Items from a dataset:
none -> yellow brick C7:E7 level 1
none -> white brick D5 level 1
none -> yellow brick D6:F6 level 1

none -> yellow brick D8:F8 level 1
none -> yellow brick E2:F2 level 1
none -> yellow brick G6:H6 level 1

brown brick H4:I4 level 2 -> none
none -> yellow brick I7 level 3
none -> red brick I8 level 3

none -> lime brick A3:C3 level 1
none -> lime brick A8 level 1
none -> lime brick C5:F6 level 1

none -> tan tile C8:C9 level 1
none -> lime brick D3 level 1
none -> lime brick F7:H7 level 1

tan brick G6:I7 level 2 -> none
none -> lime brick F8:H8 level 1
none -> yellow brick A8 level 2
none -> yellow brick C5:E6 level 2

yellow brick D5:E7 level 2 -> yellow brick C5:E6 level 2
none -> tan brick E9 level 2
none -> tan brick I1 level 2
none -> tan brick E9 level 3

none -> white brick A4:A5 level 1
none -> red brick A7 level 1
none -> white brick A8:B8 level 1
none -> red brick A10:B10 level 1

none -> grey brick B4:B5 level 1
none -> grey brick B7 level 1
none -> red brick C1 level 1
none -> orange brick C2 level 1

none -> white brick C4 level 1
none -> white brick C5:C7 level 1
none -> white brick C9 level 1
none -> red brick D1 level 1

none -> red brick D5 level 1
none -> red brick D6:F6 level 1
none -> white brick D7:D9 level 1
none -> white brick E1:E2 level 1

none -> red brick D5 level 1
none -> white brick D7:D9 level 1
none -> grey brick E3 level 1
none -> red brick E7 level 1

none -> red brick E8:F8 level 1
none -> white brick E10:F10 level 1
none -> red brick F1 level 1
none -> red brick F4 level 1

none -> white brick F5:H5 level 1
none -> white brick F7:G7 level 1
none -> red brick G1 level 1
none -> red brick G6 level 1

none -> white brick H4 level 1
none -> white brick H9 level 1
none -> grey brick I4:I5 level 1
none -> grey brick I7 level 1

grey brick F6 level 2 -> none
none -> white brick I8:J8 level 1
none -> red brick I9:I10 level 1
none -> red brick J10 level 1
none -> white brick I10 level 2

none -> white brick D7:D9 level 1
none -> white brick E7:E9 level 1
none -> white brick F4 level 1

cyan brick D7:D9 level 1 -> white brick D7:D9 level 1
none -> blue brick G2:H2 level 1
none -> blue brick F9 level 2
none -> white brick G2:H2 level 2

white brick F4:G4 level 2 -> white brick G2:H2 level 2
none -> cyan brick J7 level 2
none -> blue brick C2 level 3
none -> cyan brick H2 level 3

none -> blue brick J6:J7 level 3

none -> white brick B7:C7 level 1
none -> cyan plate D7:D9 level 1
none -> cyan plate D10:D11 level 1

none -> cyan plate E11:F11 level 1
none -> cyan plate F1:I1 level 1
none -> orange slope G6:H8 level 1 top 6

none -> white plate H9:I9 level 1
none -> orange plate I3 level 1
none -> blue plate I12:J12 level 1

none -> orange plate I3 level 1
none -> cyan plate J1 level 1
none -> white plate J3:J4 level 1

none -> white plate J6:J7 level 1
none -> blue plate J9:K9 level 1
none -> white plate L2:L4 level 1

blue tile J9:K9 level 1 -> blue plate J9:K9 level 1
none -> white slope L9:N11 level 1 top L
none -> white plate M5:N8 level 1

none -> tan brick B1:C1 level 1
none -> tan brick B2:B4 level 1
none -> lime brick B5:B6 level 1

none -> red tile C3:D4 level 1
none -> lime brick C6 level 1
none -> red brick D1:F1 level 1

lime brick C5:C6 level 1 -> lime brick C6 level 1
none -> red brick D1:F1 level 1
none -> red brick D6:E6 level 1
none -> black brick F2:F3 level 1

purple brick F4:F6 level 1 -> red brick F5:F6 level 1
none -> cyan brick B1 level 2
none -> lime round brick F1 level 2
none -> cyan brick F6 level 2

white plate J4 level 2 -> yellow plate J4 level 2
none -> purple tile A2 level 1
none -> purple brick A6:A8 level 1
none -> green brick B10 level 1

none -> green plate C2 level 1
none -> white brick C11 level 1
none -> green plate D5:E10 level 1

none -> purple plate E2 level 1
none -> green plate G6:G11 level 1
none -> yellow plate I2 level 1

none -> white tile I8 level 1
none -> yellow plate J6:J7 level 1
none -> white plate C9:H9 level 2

- _Task details_: Word for word, set down all the lines above.

- _Answer to the exercise_:
none -> yellow brick C7:E7 level 1
none -> white brick D5 level 1
none -> yellow brick D6:F6 level 1

none -> yellow brick D8:F8 level 1
none -> yellow brick E2:F2 level 1
none -> yellow brick G6:H6 level 1

brown brick H4:I4 level 2 -> none
none -> yellow brick I7 level 3
none -> red brick I8 level 3

none -> lime brick A3:C3 level 1
none -> lime brick A8 level 1
none -> lime brick C5:F6 level 1

none -> tan tile C8:C9 level 1
none -> lime brick D3 level 1
none -> lime brick F7:H7 level 1

tan brick G6:I7 level 2 -> none
none -> lime brick F8:H8 level 1
none -> yellow brick A8 level 2
none -> yellow brick C5:E6 level 2

yellow brick D5:E7 level 2 -> yellow brick C5:E6 level 2
none -> tan brick E9 level 2
none -> tan brick I1 level 2
none -> tan brick E9 level 3

none -> white brick A4:A5 level 1
none -> red brick A7 level 1
none -> white brick A8:B8 level 1
none -> red brick A10:B10 level 1

none -> grey brick B4:B5 level 1
none -> grey brick B7 level 1
none -> red brick C1 level 1
none -> orange brick C2 level 1

none -> white brick C4 level 1
none -> white brick C5:C7 level 1
none -> white brick C9 level 1
none -> red brick D1 level 1

none -> red brick D5 level 1
none -> red brick D6:F6 level 1
none -> white brick D7:D9 level 1
none -> white brick E1:E2 level 1

none -> red brick D5 level 1
none -> white brick D7:D9 level 1
none -> grey brick E3 level 1
none -> red brick E7 level 1

none -> red brick E8:F8 level 1
none -> white brick E10:F10 level 1
none -> red brick F1 level 1
none -> red brick F4 level 1

none -> white brick F5:H5 level 1
none -> white brick F7:G7 level 1
none -> red brick G1 level 1
none -> red brick G6 level 1

none -> white brick H4 level 1
none -> white brick H9 level 1
none -> grey brick I4:I5 level 1
none -> grey brick I7 level 1

grey brick F6 level 2 -> none
none -> white brick I8:J8 level 1
none -> red brick I9:I10 level 1
none -> red brick J10 level 1
none -> white brick I10 level 2

none -> white brick D7:D9 level 1
none -> white brick E7:E9 level 1
none -> white brick F4 level 1

cyan brick D7:D9 level 1 -> white brick D7:D9 level 1
none -> blue brick G2:H2 level 1
none -> blue brick F9 level 2
none -> white brick G2:H2 level 2

white brick F4:G4 level 2 -> white brick G2:H2 level 2
none -> cyan brick J7 level 2
none -> blue brick C2 level 3
none -> cyan brick H2 level 3

none -> blue brick J6:J7 level 3

none -> white brick B7:C7 level 1
none -> cyan plate D7:D9 level 1
none -> cyan plate D10:D11 level 1

none -> cyan plate E11:F11 level 1
none -> cyan plate F1:I1 level 1
none -> orange slope G6:H8 level 1 top 6

none -> white plate H9:I9 level 1
none -> orange plate I3 level 1
none -> blue plate I12:J12 level 1

none -> orange plate I3 level 1
none -> cyan plate J1 level 1
none -> white plate J3:J4 level 1

none -> white plate J6:J7 level 1
none -> blue plate J9:K9 level 1
none -> white plate L2:L4 level 1

blue tile J9:K9 level 1 -> blue plate J9:K9 level 1
none -> white slope L9:N11 level 1 top L
none -> white plate M5:N8 level 1

none -> tan brick B1:C1 level 1
none -> tan brick B2:B4 level 1
none -> lime brick B5:B6 level 1

none -> red tile C3:D4 level 1
none -> lime brick C6 level 1
none -> red brick D1:F1 level 1

lime brick C5:C6 level 1 -> lime brick C6 level 1
none -> red brick D1:F1 level 1
none -> red brick D6:E6 level 1
none -> black brick F2:F3 level 1

purple brick F4:F6 level 1 -> red brick F5:F6 level 1
none -> cyan brick B1 level 2
none -> lime round brick F1 level 2
none -> cyan brick F6 level 2

white plate J4 level 2 -> yellow plate J4 level 2
none -> purple tile A2 level 1
none -> purple brick A6:A8 level 1
none -> green brick B10 level 1

none -> green plate C2 level 1
none -> white brick C11 level 1
none -> green plate D5:E10 level 1

none -> purple plate E2 level 1
none -> green plate G6:G11 level 1
none -> yellow plate I2 level 1

none -> white tile I8 level 1
none -> yellow plate J6:J7 level 1
none -> white plate C9:H9 level 2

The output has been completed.